### TASK PROMPT
When a line in the entries below contains the word "LEDK", copy that line.

### EXCERPTED DATA

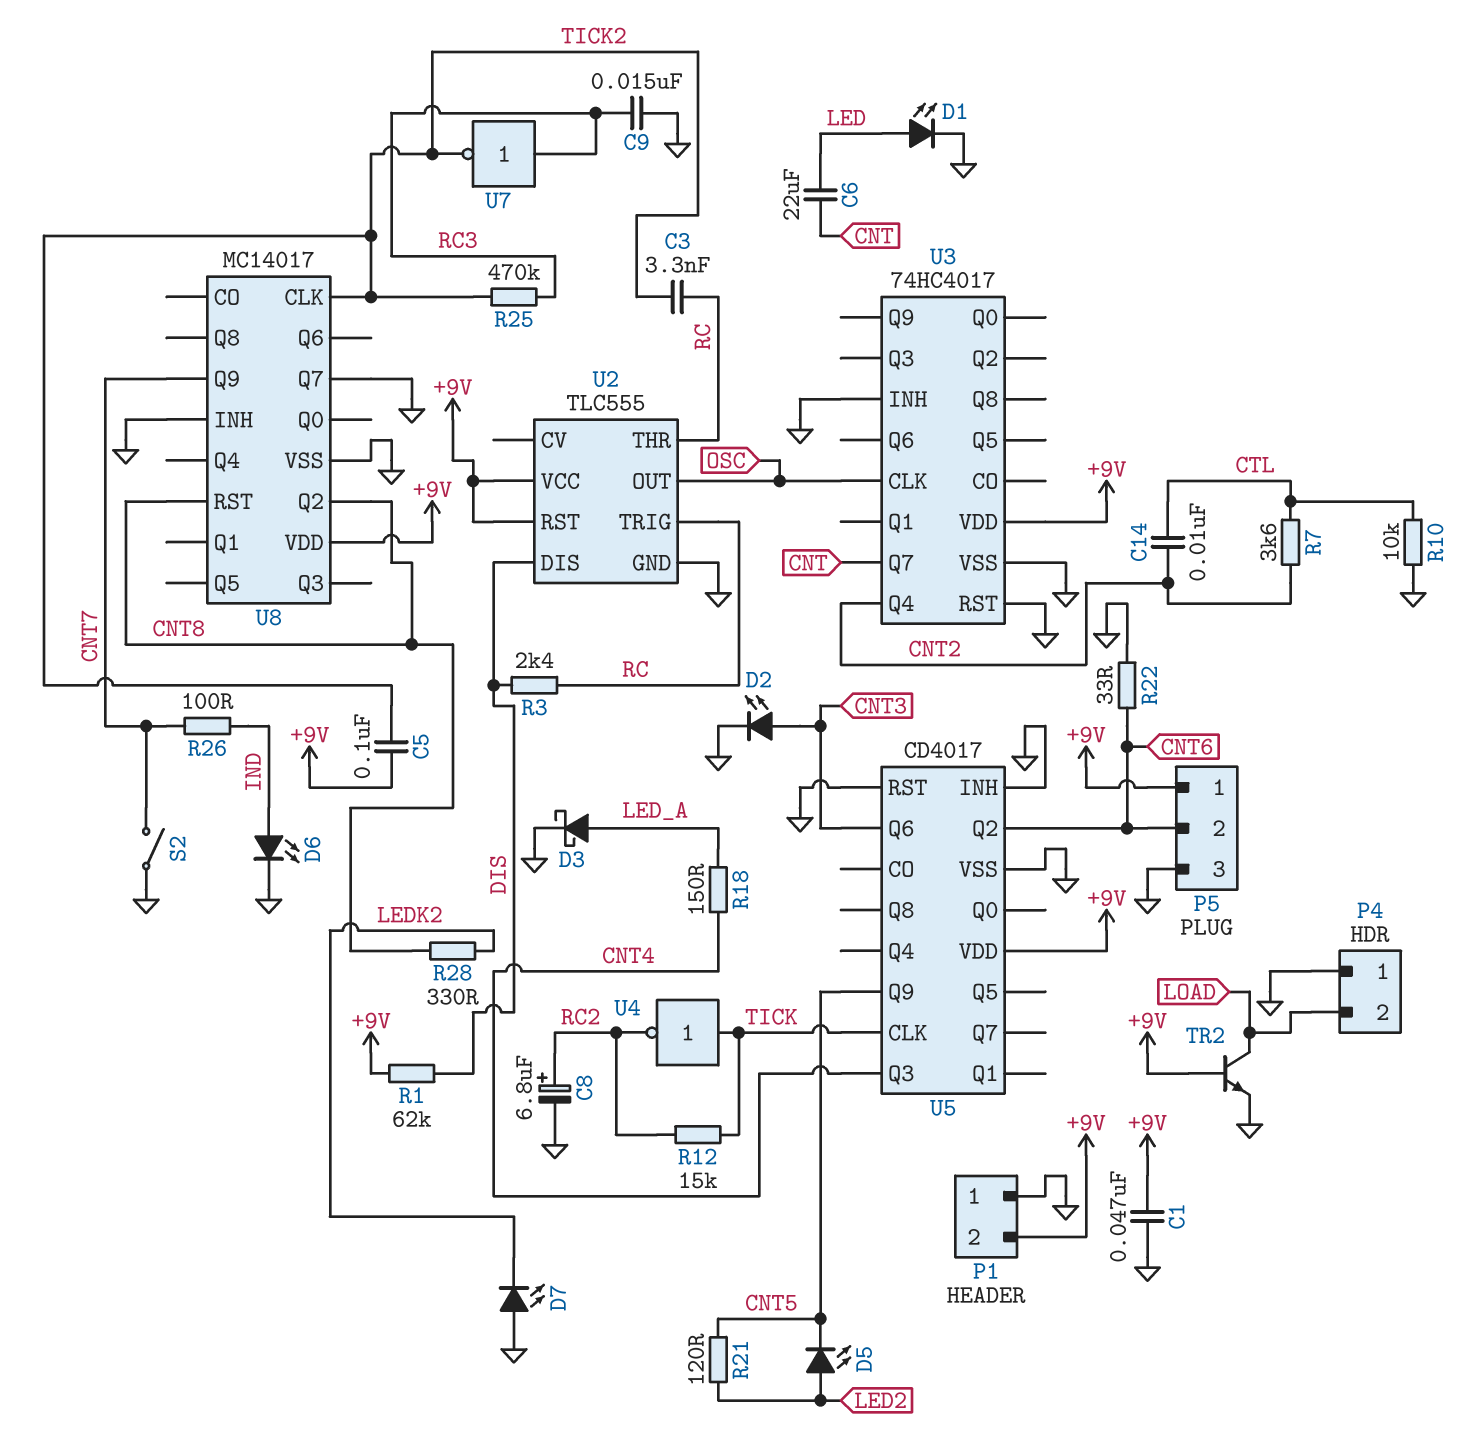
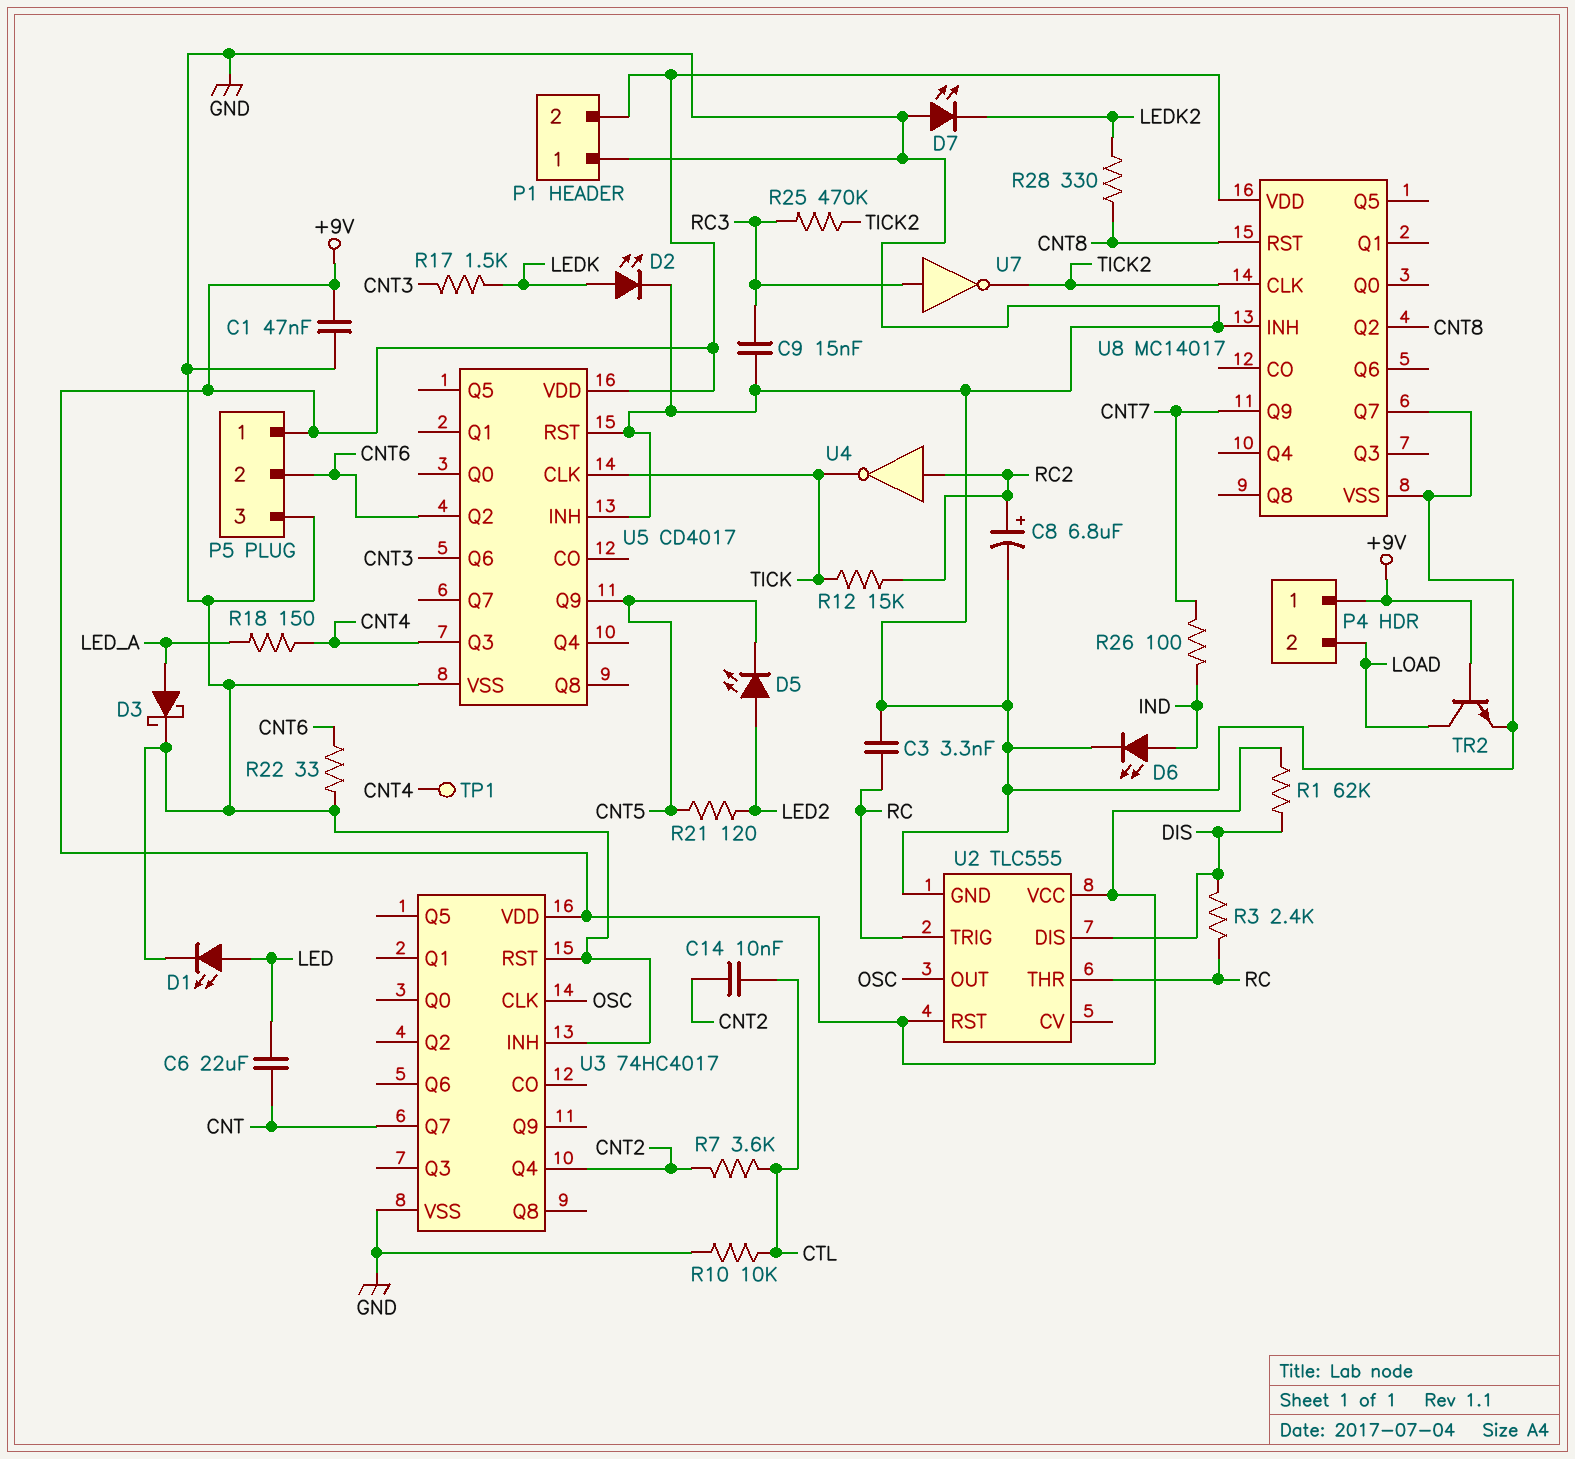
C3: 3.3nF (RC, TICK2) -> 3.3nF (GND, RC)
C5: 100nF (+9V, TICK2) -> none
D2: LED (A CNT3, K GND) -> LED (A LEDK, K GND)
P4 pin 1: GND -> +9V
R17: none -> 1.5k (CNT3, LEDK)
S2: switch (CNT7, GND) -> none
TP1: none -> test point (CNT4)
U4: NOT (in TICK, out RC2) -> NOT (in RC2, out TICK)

### RESULT OF THIS TASK
D2: LED (A CNT3, K GND) -> LED (A LEDK, K GND)
R17: none -> 1.5k (CNT3, LEDK)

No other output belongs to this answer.